- **What the task asks**
Pictures are to be left out; everything else in the records must be repeated exactly.

━━━━━━━━

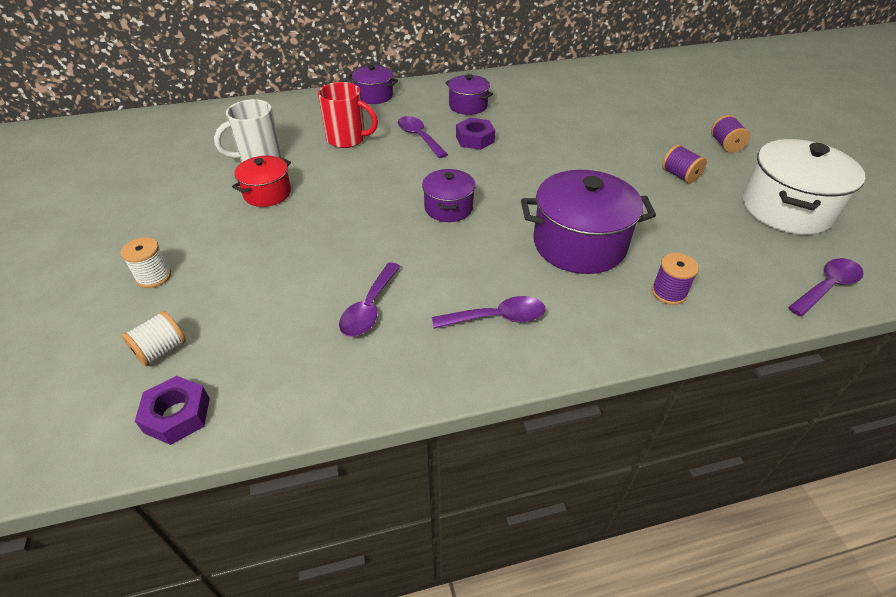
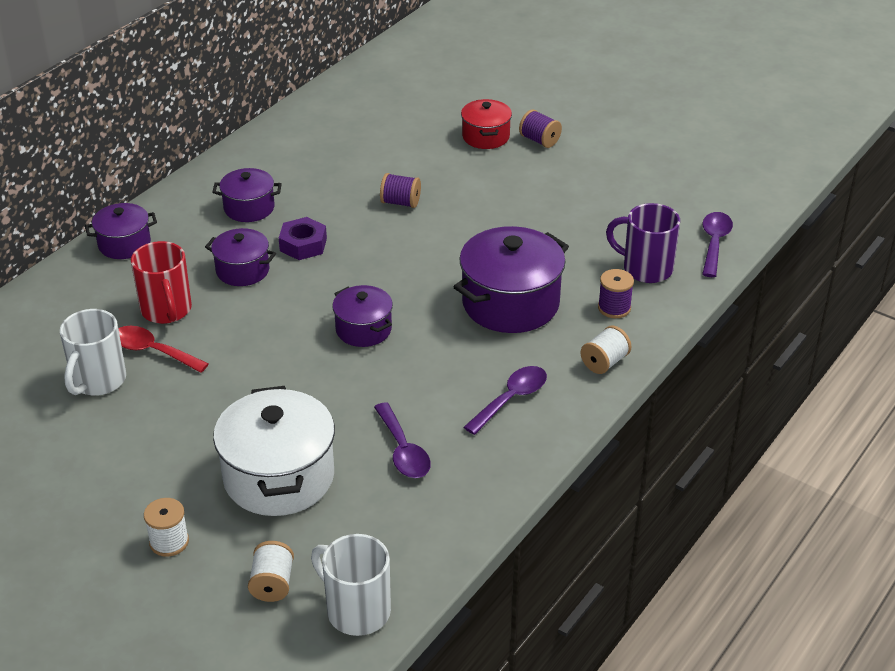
camera: 40 degrees left, 5 degrees down
(177, 415) = (356, 610): purple nut -> white mug
(267, 193) = (163, 410): red pot -> red pot (485, 136)
(309, 157) = (153, 351): none -> red spoon
(347, 139) = (166, 310): red mug -> red mug turned 90 degrees clockwise
(419, 137) = (242, 270): purple spoon -> purple pot
(612, 333) = (604, 362): none -> white spool
(679, 175) = (530, 193): purple spool -> purple spool (400, 202)
(732, 275) = (645, 268): none -> purple mug
(786, 209) = (638, 186): white pot -> white pot (279, 477)

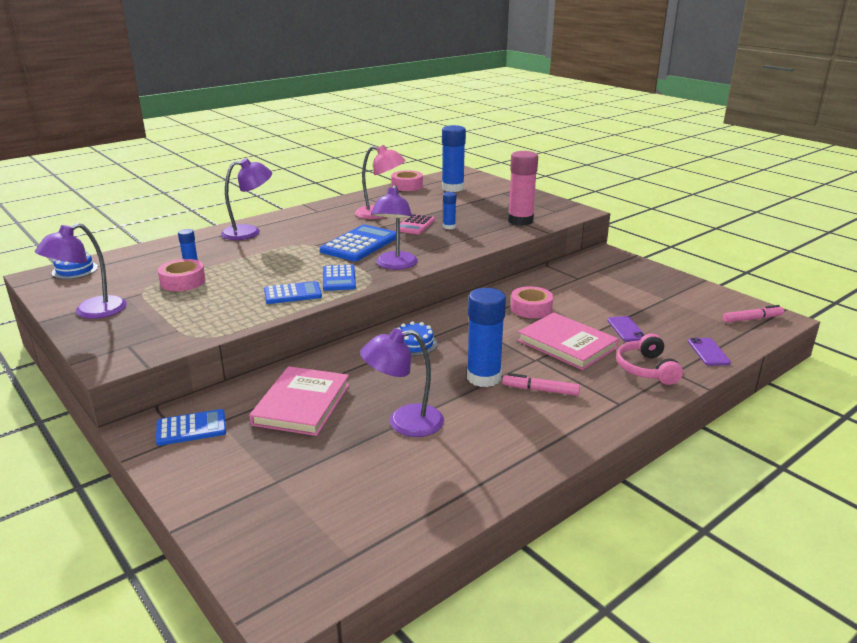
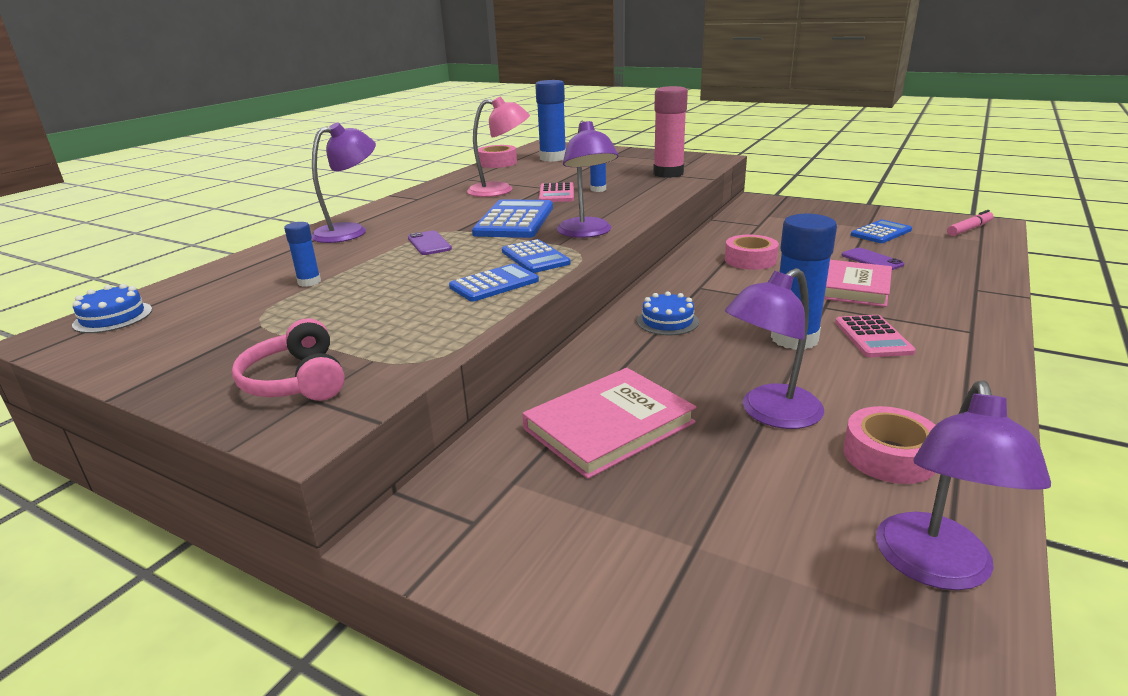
camera: 20 degrees left, 0 degrees up
(91, 312) = (195, 366): purple lamp -> purple lamp (935, 568)
(183, 282) = (313, 299): pink tape -> pink tape (889, 456)
(191, 428) = (478, 504): blue calculator -> blue calculator (881, 233)
(302, 404) = (609, 426): pink book -> pink book turned 60 degrees clockwise
(540, 390) = (873, 337): pink marker -> pink calculator
(646, 369) = (945, 292): pink headphones -> pink headphones (296, 381)
(708, 352) = (977, 264): purple phone -> purple phone (429, 243)

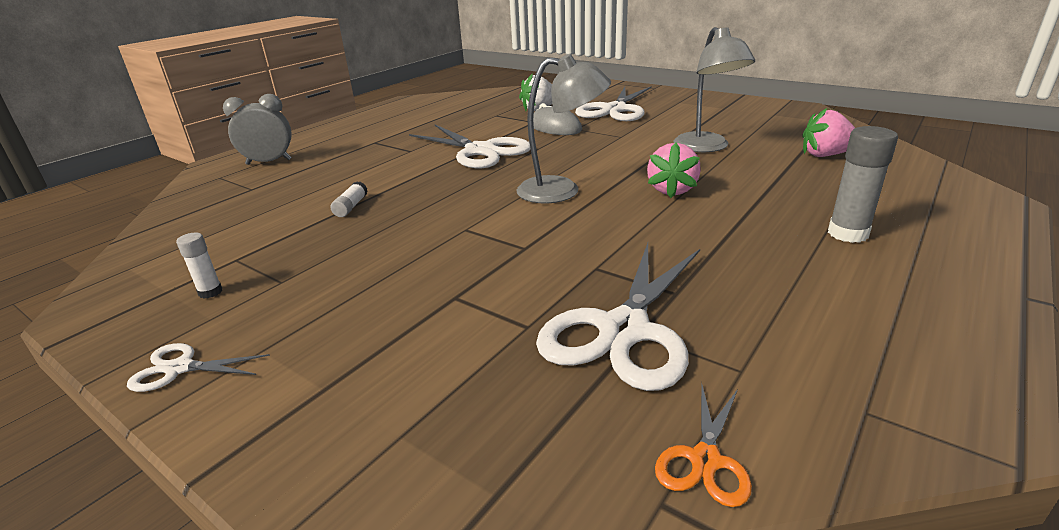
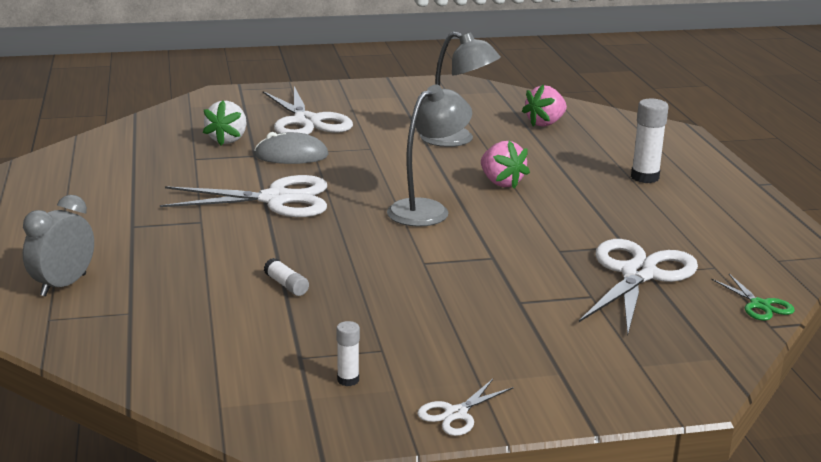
camera: 50 degrees left, 5 degrees down
(624, 330) = (638, 274): white scissors -> white scissors turned 135 degrees counterclockwise
(705, 460) = (759, 305): orange scissors -> green scissors
(847, 233) = (645, 177): grey glue stick -> white glue stick

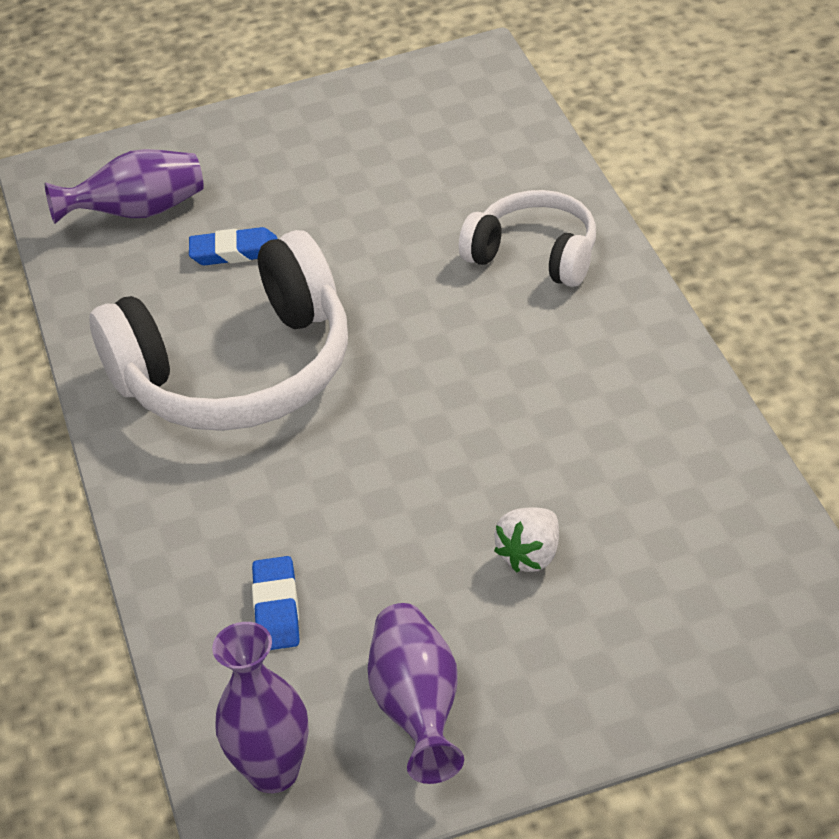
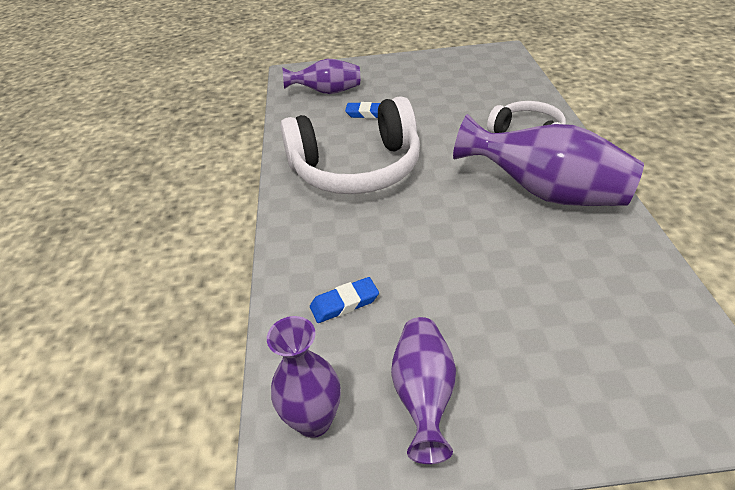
camera: 10 degrees right, 0 degrees up
(277, 608) = (344, 303): blue eraser -> blue eraser turned 60 degrees clockwise
(531, 556) = (513, 300): white strawberry -> none
(571, 368) = (545, 193): none -> purple vase

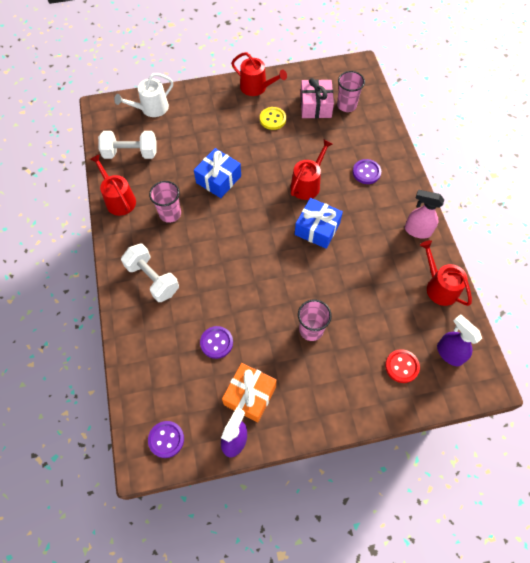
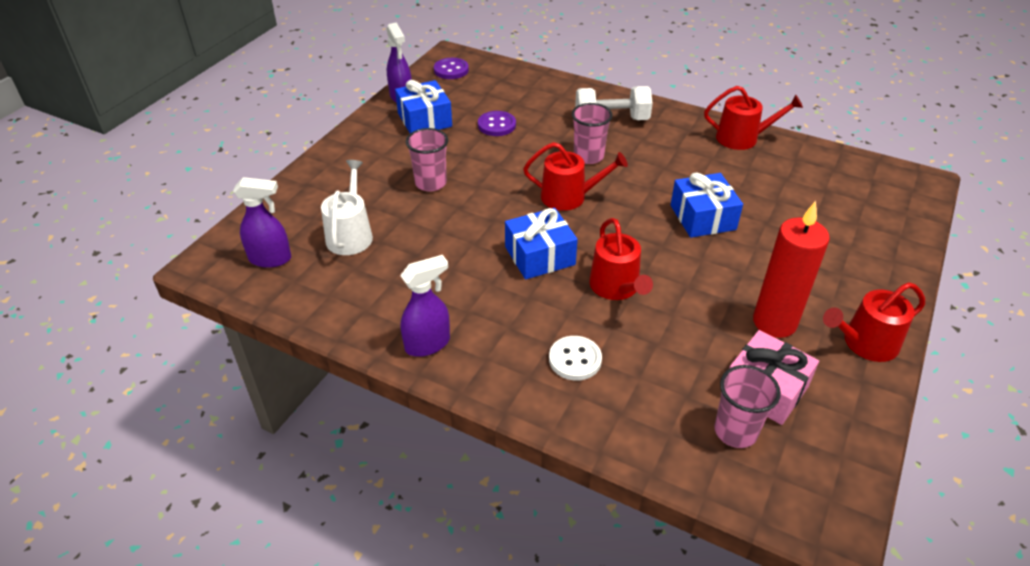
camera: 130 degrees right, 20 degrees down
(131, 153) = (812, 172): white dumbbell -> none
(151, 108) = (890, 219): white watering can -> white watering can (350, 234)
(170, 214) = (685, 162): pink cup -> pink cup (588, 156)
(250, 395) = (425, 120): orange gift -> blue gift
(272, 119) = (774, 322): yellow button -> red candle
(366, 172) = (575, 359): purple button -> white button
(402, 366) = (312, 217): red button -> none
(417, 231) = (428, 344): pink spray bottle -> purple spray bottle
(439, 287) = (338, 307): red watering can -> red watering can (569, 197)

━━━━━━━━

- **Written reply**
camera: 40 degrees left, 5 degrees down
(177, 415) = (356, 610): purple nut -> white mug
(267, 193) = (163, 410): red pot -> red pot (485, 136)
(309, 157) = (153, 351): none -> red spoon
(347, 139) = (166, 310): red mug -> red mug turned 90 degrees clockwise
(419, 137) = (242, 270): purple spoon -> purple pot
(612, 333) = (604, 362): none -> white spool
(679, 175) = (530, 193): purple spool -> purple spool (400, 202)
(732, 275) = (645, 268): none -> purple mug
(786, 209) = (638, 186): white pot -> white pot (279, 477)

camera: 20 degrees left, 0 degrees up
(91, 312) = (195, 366): purple lamp -> purple lamp (935, 568)
(183, 282) = (313, 299): pink tape -> pink tape (889, 456)
(191, 428) = (478, 504): blue calculator -> blue calculator (881, 233)
(302, 404) = (609, 426): pink book -> pink book turned 60 degrees clockwise
(540, 390) = (873, 337): pink marker -> pink calculator
(646, 369) = (945, 292): pink headphones -> pink headphones (296, 381)
(708, 352) = (977, 264): purple phone -> purple phone (429, 243)

camera: 50 degrees left, 5 degrees down
(624, 330) = (638, 274): white scissors -> white scissors turned 135 degrees counterclockwise
(705, 460) = (759, 305): orange scissors -> green scissors
(847, 233) = (645, 177): grey glue stick -> white glue stick

camera: 10 degrees right, 0 degrees up
(277, 608) = (344, 303): blue eraser -> blue eraser turned 60 degrees clockwise
(531, 556) = (513, 300): white strawberry -> none
(571, 368) = (545, 193): none -> purple vase

camera: 130 degrees right, 20 degrees down
(131, 153) = (812, 172): white dumbbell -> none
(151, 108) = (890, 219): white watering can -> white watering can (350, 234)
(170, 214) = (685, 162): pink cup -> pink cup (588, 156)
(250, 395) = (425, 120): orange gift -> blue gift
(272, 119) = (774, 322): yellow button -> red candle
(366, 172) = (575, 359): purple button -> white button
(402, 366) = (312, 217): red button -> none
(417, 231) = (428, 344): pink spray bottle -> purple spray bottle
(439, 287) = (338, 307): red watering can -> red watering can (569, 197)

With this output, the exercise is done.